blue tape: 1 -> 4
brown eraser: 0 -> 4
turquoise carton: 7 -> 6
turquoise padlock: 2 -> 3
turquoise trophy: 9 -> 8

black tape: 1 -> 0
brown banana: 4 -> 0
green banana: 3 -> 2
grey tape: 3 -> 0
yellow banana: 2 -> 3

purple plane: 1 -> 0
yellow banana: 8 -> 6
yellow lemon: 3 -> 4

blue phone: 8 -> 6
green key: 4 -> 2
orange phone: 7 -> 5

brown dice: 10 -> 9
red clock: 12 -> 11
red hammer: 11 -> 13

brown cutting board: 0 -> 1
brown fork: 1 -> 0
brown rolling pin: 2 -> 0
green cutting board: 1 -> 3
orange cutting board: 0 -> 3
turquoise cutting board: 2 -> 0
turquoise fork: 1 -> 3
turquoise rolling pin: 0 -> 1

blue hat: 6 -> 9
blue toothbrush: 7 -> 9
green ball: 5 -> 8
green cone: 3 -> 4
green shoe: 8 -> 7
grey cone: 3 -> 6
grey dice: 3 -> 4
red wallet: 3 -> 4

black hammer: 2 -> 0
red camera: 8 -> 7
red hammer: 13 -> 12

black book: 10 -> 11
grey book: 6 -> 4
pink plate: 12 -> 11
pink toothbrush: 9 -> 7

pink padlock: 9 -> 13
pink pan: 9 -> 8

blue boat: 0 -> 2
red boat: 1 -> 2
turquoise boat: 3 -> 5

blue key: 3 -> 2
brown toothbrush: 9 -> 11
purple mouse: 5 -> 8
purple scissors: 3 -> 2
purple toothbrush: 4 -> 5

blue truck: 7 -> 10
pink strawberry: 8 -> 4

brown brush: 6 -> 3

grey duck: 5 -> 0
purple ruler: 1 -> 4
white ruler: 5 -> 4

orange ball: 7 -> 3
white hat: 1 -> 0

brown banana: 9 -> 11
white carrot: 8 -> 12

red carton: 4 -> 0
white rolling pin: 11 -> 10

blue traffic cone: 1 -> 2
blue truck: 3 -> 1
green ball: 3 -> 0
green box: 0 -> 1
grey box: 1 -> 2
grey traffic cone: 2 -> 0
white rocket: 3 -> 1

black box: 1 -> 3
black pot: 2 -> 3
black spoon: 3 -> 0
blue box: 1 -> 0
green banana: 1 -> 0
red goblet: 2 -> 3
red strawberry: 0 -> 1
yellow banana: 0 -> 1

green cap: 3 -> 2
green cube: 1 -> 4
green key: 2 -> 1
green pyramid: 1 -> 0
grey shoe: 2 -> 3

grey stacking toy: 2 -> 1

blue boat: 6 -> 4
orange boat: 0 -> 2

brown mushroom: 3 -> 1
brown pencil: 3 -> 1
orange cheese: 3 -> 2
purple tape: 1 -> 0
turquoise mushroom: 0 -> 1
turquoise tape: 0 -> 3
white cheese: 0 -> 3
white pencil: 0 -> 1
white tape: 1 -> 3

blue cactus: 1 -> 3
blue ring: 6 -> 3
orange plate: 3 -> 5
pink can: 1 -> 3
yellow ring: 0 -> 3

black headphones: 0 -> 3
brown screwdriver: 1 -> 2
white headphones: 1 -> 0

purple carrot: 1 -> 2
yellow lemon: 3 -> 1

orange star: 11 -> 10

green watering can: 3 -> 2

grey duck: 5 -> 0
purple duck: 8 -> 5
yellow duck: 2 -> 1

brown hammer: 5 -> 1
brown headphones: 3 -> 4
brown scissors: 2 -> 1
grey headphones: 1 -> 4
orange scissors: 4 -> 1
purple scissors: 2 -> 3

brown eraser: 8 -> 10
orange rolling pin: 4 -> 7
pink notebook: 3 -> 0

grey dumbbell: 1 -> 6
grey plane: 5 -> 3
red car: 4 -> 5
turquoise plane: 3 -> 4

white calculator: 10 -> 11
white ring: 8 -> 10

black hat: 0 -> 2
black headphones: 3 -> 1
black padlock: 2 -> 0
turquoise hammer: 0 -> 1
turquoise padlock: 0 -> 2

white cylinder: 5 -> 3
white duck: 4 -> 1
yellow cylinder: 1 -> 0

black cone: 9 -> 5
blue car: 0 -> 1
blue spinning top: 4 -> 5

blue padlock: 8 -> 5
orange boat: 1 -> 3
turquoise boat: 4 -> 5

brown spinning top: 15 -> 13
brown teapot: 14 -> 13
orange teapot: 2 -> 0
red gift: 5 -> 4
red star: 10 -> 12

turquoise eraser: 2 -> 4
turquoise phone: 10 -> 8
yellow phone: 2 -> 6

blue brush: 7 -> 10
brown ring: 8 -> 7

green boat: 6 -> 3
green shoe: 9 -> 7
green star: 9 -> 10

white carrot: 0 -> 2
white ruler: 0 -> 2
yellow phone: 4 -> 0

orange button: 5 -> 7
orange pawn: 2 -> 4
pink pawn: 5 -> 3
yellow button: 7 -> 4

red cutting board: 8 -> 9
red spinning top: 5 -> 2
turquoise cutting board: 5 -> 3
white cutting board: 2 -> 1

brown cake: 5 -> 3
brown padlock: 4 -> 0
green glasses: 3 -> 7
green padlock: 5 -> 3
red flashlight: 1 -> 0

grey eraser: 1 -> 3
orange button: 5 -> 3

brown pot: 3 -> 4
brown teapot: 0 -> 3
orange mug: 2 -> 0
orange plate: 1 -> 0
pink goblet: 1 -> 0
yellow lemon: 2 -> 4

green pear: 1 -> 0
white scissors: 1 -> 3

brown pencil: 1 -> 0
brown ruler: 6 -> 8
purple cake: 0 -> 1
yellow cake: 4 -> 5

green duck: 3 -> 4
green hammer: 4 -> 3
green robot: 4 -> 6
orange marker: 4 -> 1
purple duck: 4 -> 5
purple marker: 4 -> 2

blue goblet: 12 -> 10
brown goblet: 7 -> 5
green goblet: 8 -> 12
· · · · · · ·
Action item => A faithful copy of all the material is the required answer.

Exercise answer =>
blue tape: 1 -> 4
brown eraser: 0 -> 4
turquoise carton: 7 -> 6
turquoise padlock: 2 -> 3
turquoise trophy: 9 -> 8

black tape: 1 -> 0
brown banana: 4 -> 0
green banana: 3 -> 2
grey tape: 3 -> 0
yellow banana: 2 -> 3

purple plane: 1 -> 0
yellow banana: 8 -> 6
yellow lemon: 3 -> 4

blue phone: 8 -> 6
green key: 4 -> 2
orange phone: 7 -> 5

brown dice: 10 -> 9
red clock: 12 -> 11
red hammer: 11 -> 13

brown cutting board: 0 -> 1
brown fork: 1 -> 0
brown rolling pin: 2 -> 0
green cutting board: 1 -> 3
orange cutting board: 0 -> 3
turquoise cutting board: 2 -> 0
turquoise fork: 1 -> 3
turquoise rolling pin: 0 -> 1

blue hat: 6 -> 9
blue toothbrush: 7 -> 9
green ball: 5 -> 8
green cone: 3 -> 4
green shoe: 8 -> 7
grey cone: 3 -> 6
grey dice: 3 -> 4
red wallet: 3 -> 4

black hammer: 2 -> 0
red camera: 8 -> 7
red hammer: 13 -> 12

black book: 10 -> 11
grey book: 6 -> 4
pink plate: 12 -> 11
pink toothbrush: 9 -> 7

pink padlock: 9 -> 13
pink pan: 9 -> 8

blue boat: 0 -> 2
red boat: 1 -> 2
turquoise boat: 3 -> 5

blue key: 3 -> 2
brown toothbrush: 9 -> 11
purple mouse: 5 -> 8
purple scissors: 3 -> 2
purple toothbrush: 4 -> 5

blue truck: 7 -> 10
pink strawberry: 8 -> 4

brown brush: 6 -> 3

grey duck: 5 -> 0
purple ruler: 1 -> 4
white ruler: 5 -> 4

orange ball: 7 -> 3
white hat: 1 -> 0

brown banana: 9 -> 11
white carrot: 8 -> 12

red carton: 4 -> 0
white rolling pin: 11 -> 10

blue traffic cone: 1 -> 2
blue truck: 3 -> 1
green ball: 3 -> 0
green box: 0 -> 1
grey box: 1 -> 2
grey traffic cone: 2 -> 0
white rocket: 3 -> 1

black box: 1 -> 3
black pot: 2 -> 3
black spoon: 3 -> 0
blue box: 1 -> 0
green banana: 1 -> 0
red goblet: 2 -> 3
red strawberry: 0 -> 1
yellow banana: 0 -> 1

green cap: 3 -> 2
green cube: 1 -> 4
green key: 2 -> 1
green pyramid: 1 -> 0
grey shoe: 2 -> 3

grey stacking toy: 2 -> 1

blue boat: 6 -> 4
orange boat: 0 -> 2

brown mushroom: 3 -> 1
brown pencil: 3 -> 1
orange cheese: 3 -> 2
purple tape: 1 -> 0
turquoise mushroom: 0 -> 1
turquoise tape: 0 -> 3
white cheese: 0 -> 3
white pencil: 0 -> 1
white tape: 1 -> 3

blue cactus: 1 -> 3
blue ring: 6 -> 3
orange plate: 3 -> 5
pink can: 1 -> 3
yellow ring: 0 -> 3

black headphones: 0 -> 3
brown screwdriver: 1 -> 2
white headphones: 1 -> 0

purple carrot: 1 -> 2
yellow lemon: 3 -> 1

orange star: 11 -> 10

green watering can: 3 -> 2

grey duck: 5 -> 0
purple duck: 8 -> 5
yellow duck: 2 -> 1

brown hammer: 5 -> 1
brown headphones: 3 -> 4
brown scissors: 2 -> 1
grey headphones: 1 -> 4
orange scissors: 4 -> 1
purple scissors: 2 -> 3

brown eraser: 8 -> 10
orange rolling pin: 4 -> 7
pink notebook: 3 -> 0

grey dumbbell: 1 -> 6
grey plane: 5 -> 3
red car: 4 -> 5
turquoise plane: 3 -> 4

white calculator: 10 -> 11
white ring: 8 -> 10

black hat: 0 -> 2
black headphones: 3 -> 1
black padlock: 2 -> 0
turquoise hammer: 0 -> 1
turquoise padlock: 0 -> 2

white cylinder: 5 -> 3
white duck: 4 -> 1
yellow cylinder: 1 -> 0

black cone: 9 -> 5
blue car: 0 -> 1
blue spinning top: 4 -> 5

blue padlock: 8 -> 5
orange boat: 1 -> 3
turquoise boat: 4 -> 5

brown spinning top: 15 -> 13
brown teapot: 14 -> 13
orange teapot: 2 -> 0
red gift: 5 -> 4
red star: 10 -> 12

turquoise eraser: 2 -> 4
turquoise phone: 10 -> 8
yellow phone: 2 -> 6

blue brush: 7 -> 10
brown ring: 8 -> 7

green boat: 6 -> 3
green shoe: 9 -> 7
green star: 9 -> 10

white carrot: 0 -> 2
white ruler: 0 -> 2
yellow phone: 4 -> 0

orange button: 5 -> 7
orange pawn: 2 -> 4
pink pawn: 5 -> 3
yellow button: 7 -> 4

red cutting board: 8 -> 9
red spinning top: 5 -> 2
turquoise cutting board: 5 -> 3
white cutting board: 2 -> 1

brown cake: 5 -> 3
brown padlock: 4 -> 0
green glasses: 3 -> 7
green padlock: 5 -> 3
red flashlight: 1 -> 0

grey eraser: 1 -> 3
orange button: 5 -> 3

brown pot: 3 -> 4
brown teapot: 0 -> 3
orange mug: 2 -> 0
orange plate: 1 -> 0
pink goblet: 1 -> 0
yellow lemon: 2 -> 4

green pear: 1 -> 0
white scissors: 1 -> 3

brown pencil: 1 -> 0
brown ruler: 6 -> 8
purple cake: 0 -> 1
yellow cake: 4 -> 5

green duck: 3 -> 4
green hammer: 4 -> 3
green robot: 4 -> 6
orange marker: 4 -> 1
purple duck: 4 -> 5
purple marker: 4 -> 2

blue goblet: 12 -> 10
brown goblet: 7 -> 5
green goblet: 8 -> 12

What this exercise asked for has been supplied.